§ Assigned task: Leaving every image behind, reproduce the records word for word.

§ Records supplied:
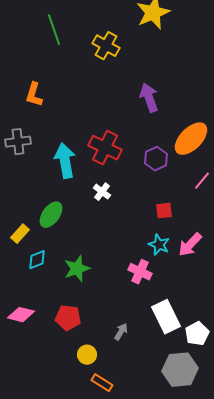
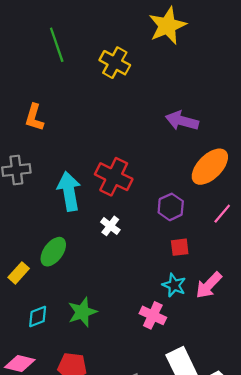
purple arrow: (149, 98) -> (182, 121), moved, turned -56
purple hexagon: (156, 159) -> (171, 207), moved
cyan diamond: (37, 260) -> (38, 317), moved

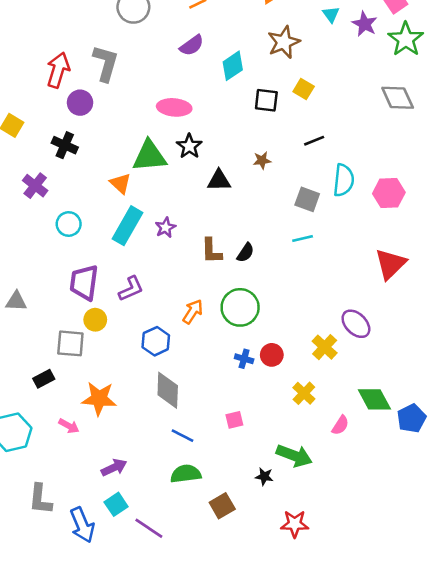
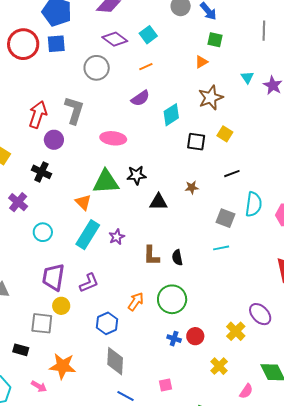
pink ellipse: (174, 107) -> (113, 138), moved
black star: (189, 146) -> (136, 175), turned 30
black semicircle: (245, 253) -> (177, 258), turned 133
black rectangle: (44, 379) -> (21, 350), turned 42

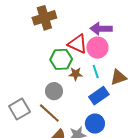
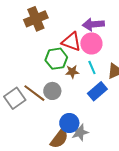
gray square: (19, 109) -> (15, 98), moved
brown line: (49, 113) -> (34, 93), moved
blue circle: (95, 124) -> (69, 123), moved

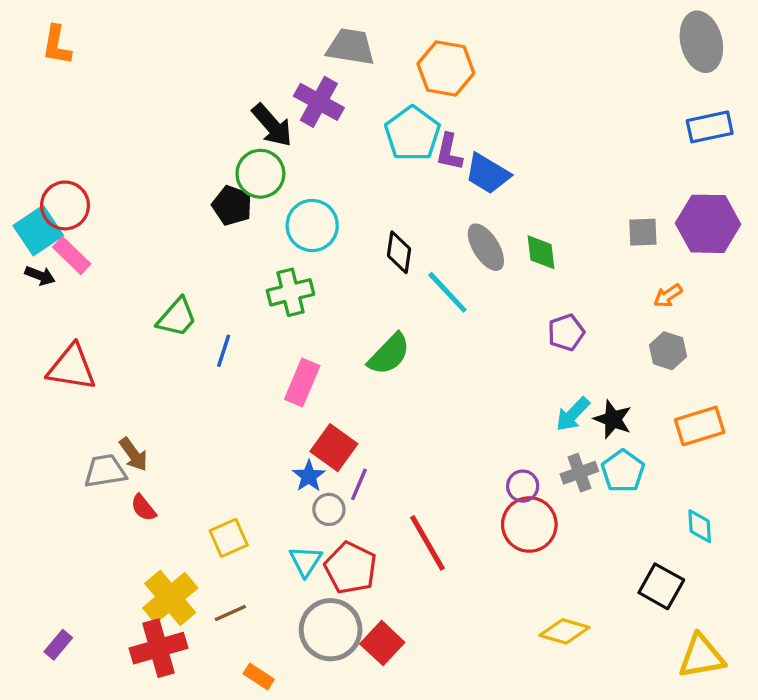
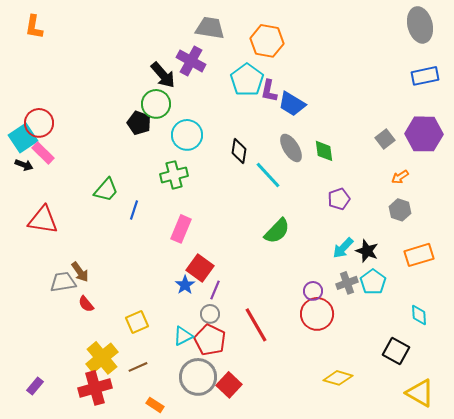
gray square: (643, 232) -> (385, 139), turned -36
green semicircle: (389, 354) -> (277, 231), moved
gray circle: (329, 509) -> (210, 314), moved
cyan triangle: (306, 561) -> (183, 336), turned 30
yellow triangle: (701, 656) -> (420, 393), turned 40

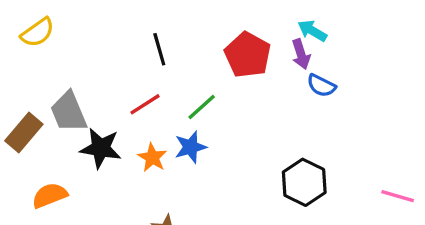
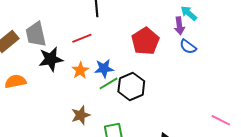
red pentagon: (248, 55) -> (145, 41), moved
green line: (202, 107) -> (108, 83), moved
black star: (101, 148) -> (51, 59), turned -30
black hexagon: (304, 182) -> (131, 86), moved

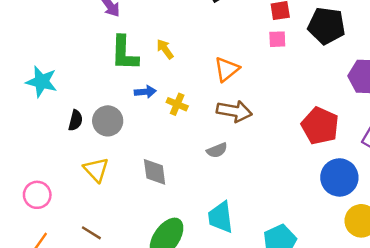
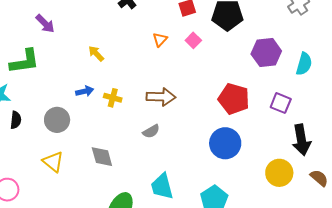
pink square: (277, 39) -> (193, 40), moved, turned -35
green L-shape: (124, 53) -> (25, 61), moved, turned -92
orange triangle: (227, 69) -> (160, 40), moved, size x0.7
black semicircle: (75, 120) -> (16, 120), moved
blue circle: (339, 177) -> (225, 143), moved

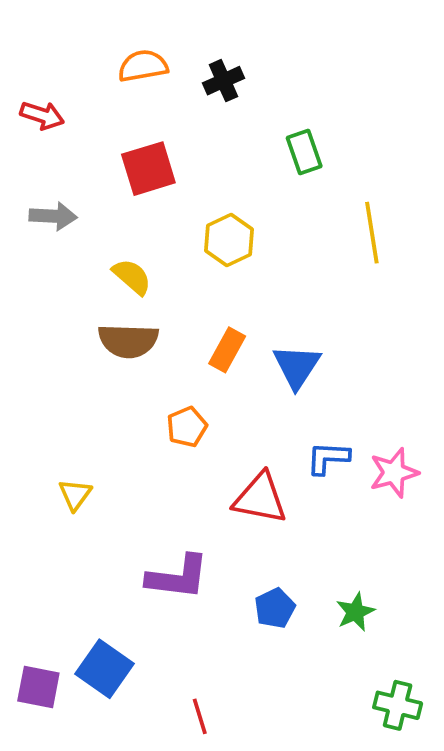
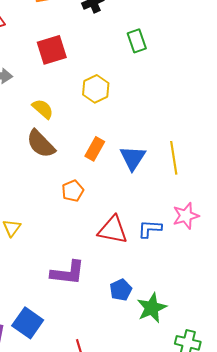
yellow line: (372, 233) -> (174, 158), moved
brown semicircle: (128, 341) -> (41, 144), turned 44
blue L-shape: (328, 458) -> (150, 229), moved
green star: (355, 612) -> (152, 308), moved, size x1.4

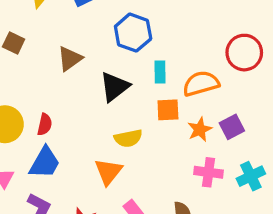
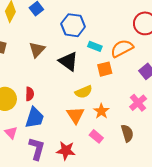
cyan rectangle: (160, 72) -> (95, 46), turned -56
black triangle: (114, 87) -> (68, 61), turned -35
orange star: (200, 129) -> (101, 111), moved
pink cross: (209, 172) -> (138, 103), turned -36

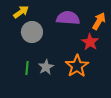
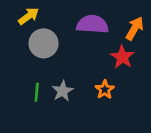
orange star: (77, 66) -> (105, 90), size x0.6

§ Solution:
purple arrow: (149, 98) -> (182, 121), moved, turned -56
purple hexagon: (156, 159) -> (171, 207), moved
cyan diamond: (37, 260) -> (38, 317), moved

pink ellipse: (174, 107) -> (113, 138), moved
black star: (189, 146) -> (136, 175), turned 30
black semicircle: (245, 253) -> (177, 258), turned 133
black rectangle: (44, 379) -> (21, 350), turned 42

gray square: (19, 109) -> (15, 98), moved
brown line: (49, 113) -> (34, 93), moved
blue circle: (95, 124) -> (69, 123), moved

gray square: (643, 232) -> (385, 139), turned -36
green semicircle: (389, 354) -> (277, 231), moved
gray circle: (329, 509) -> (210, 314), moved
cyan triangle: (306, 561) -> (183, 336), turned 30
yellow triangle: (701, 656) -> (420, 393), turned 40

red pentagon: (248, 55) -> (145, 41), moved
green line: (202, 107) -> (108, 83), moved
black star: (101, 148) -> (51, 59), turned -30
black hexagon: (304, 182) -> (131, 86), moved

pink square: (277, 39) -> (193, 40), moved, turned -35
green L-shape: (124, 53) -> (25, 61), moved, turned -92
orange triangle: (227, 69) -> (160, 40), moved, size x0.7
black semicircle: (75, 120) -> (16, 120), moved
blue circle: (339, 177) -> (225, 143), moved

yellow line: (372, 233) -> (174, 158), moved
brown semicircle: (128, 341) -> (41, 144), turned 44
blue L-shape: (328, 458) -> (150, 229), moved
green star: (355, 612) -> (152, 308), moved, size x1.4

cyan rectangle: (160, 72) -> (95, 46), turned -56
black triangle: (114, 87) -> (68, 61), turned -35
orange star: (200, 129) -> (101, 111), moved
pink cross: (209, 172) -> (138, 103), turned -36

orange star: (77, 66) -> (105, 90), size x0.6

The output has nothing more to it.